##### Data in this exercise #####
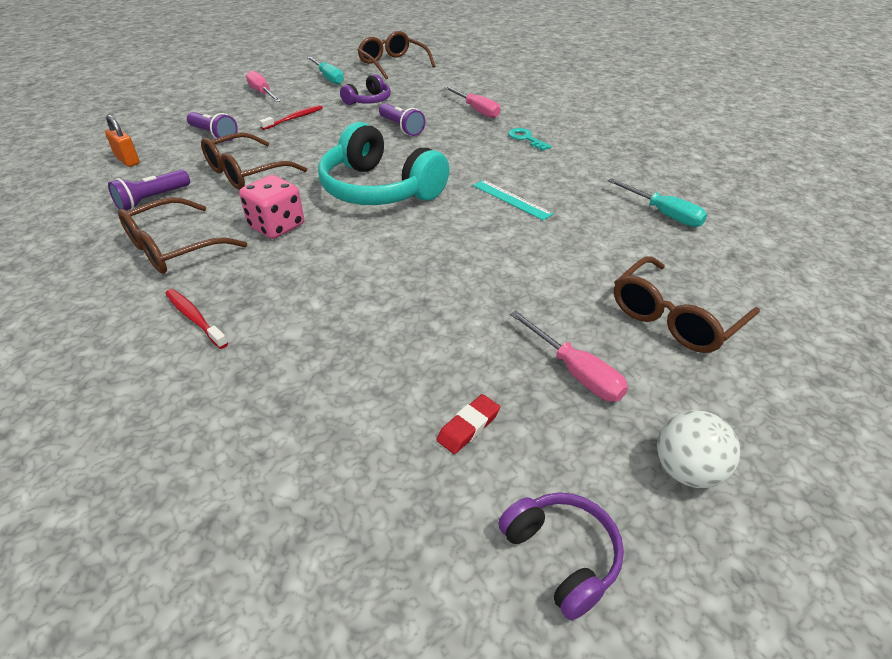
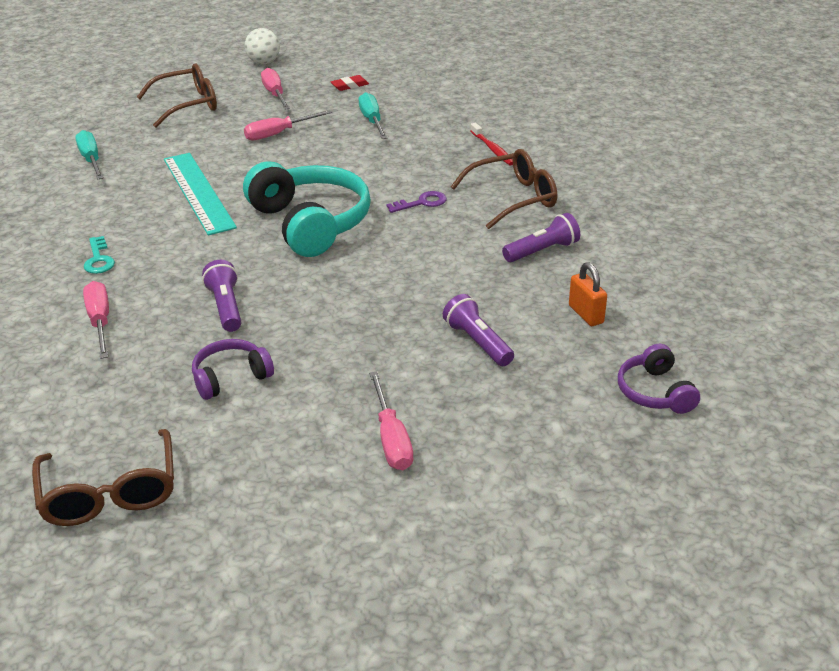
camera: 160 degrees left, 5 degrees down
(245, 173) = (442, 268): brown glasses -> none
(277, 226) = (422, 203): pink dice -> purple key
(294, 118) = (359, 356): red toothbrush -> none
(328, 78) = (259, 466): turquoise screwdriver -> turquoise screwdriver (372, 121)
(498, 289) = (278, 134): none -> pink screwdriver
(511, 199) = (198, 192): turquoise ruler -> turquoise ruler, size x1.82
(561, 555) = (341, 54): purple headphones -> purple headphones (655, 392)

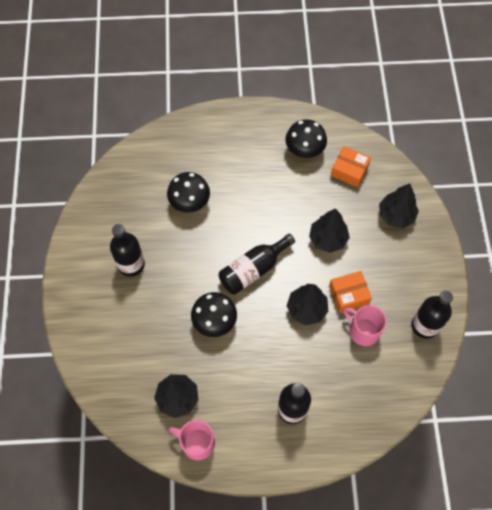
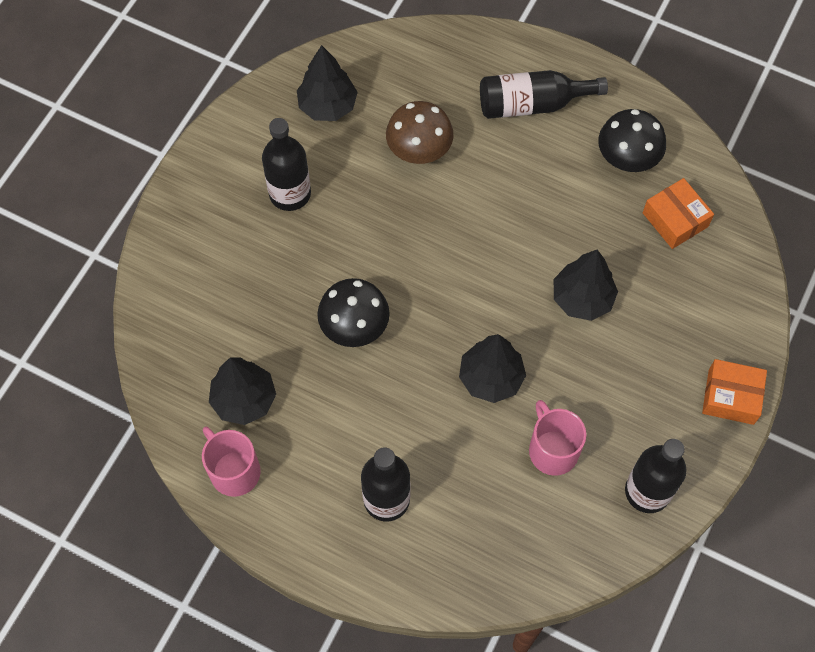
camera: 30 degrees right, 0 degrees up
(190, 202) = (419, 150): black mushroom -> brown mushroom
(253, 269) = (450, 286): black bottle -> black bottle (532, 104)
(349, 294) = (563, 390): orange box -> orange box (731, 397)
(396, 215) = (704, 317): black tree -> black tree (327, 106)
#####
§ **Action item**: The task here is to output the line with "(253, 269) = (450, 286): black" and all lines after it to the end of the records above, exactly and only those.

§ **Written answer**:
(253, 269) = (450, 286): black bottle -> black bottle (532, 104)
(349, 294) = (563, 390): orange box -> orange box (731, 397)
(396, 215) = (704, 317): black tree -> black tree (327, 106)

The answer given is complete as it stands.